WHAT YOU NEED TO DO —
Leave the images out and write out each entry exactly as shown.

Stored data entries
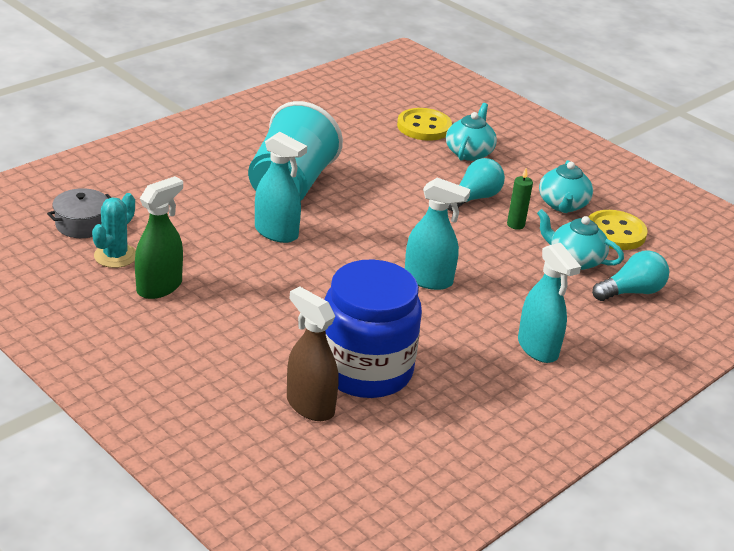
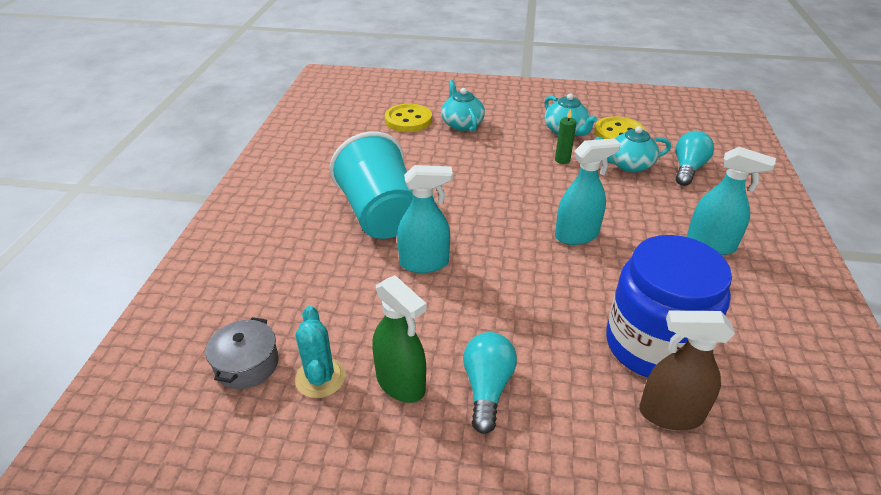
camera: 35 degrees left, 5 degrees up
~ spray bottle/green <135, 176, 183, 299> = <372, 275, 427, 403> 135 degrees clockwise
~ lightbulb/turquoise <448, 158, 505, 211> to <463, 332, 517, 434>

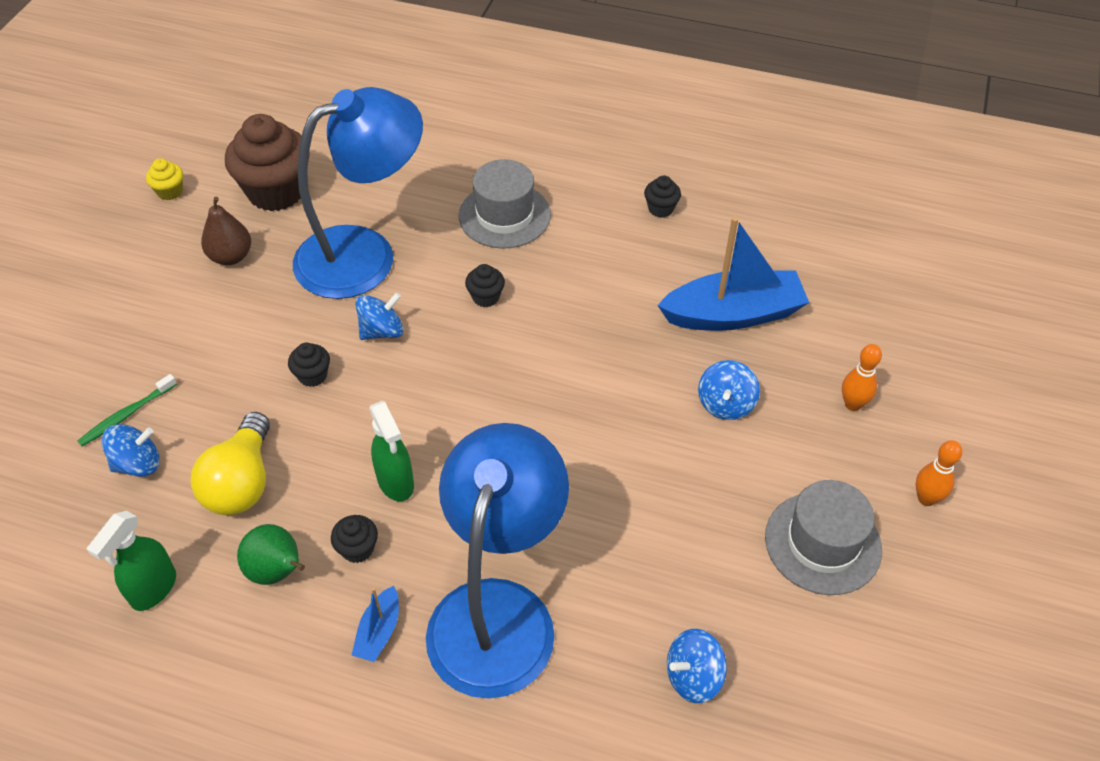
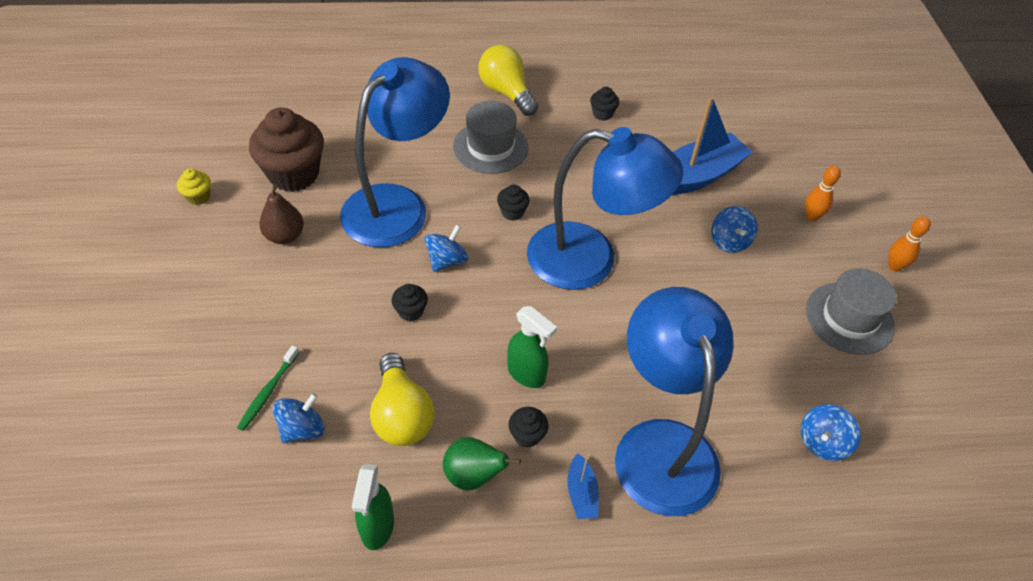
camera: 25 degrees left, 0 degrees up
+ lightbulb/bright yellow <478, 45, 538, 116>
+ lamp/blue <527, 127, 683, 290>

TASK OUTPUT —
camera: 35 degrees left, 5 degrees up
~ spray bottle/green <135, 176, 183, 299> = <372, 275, 427, 403> 135 degrees clockwise
~ lightbulb/turquoise <448, 158, 505, 211> to <463, 332, 517, 434>

camera: 25 degrees left, 0 degrees up
+ lightbulb/bright yellow <478, 45, 538, 116>
+ lamp/blue <527, 127, 683, 290>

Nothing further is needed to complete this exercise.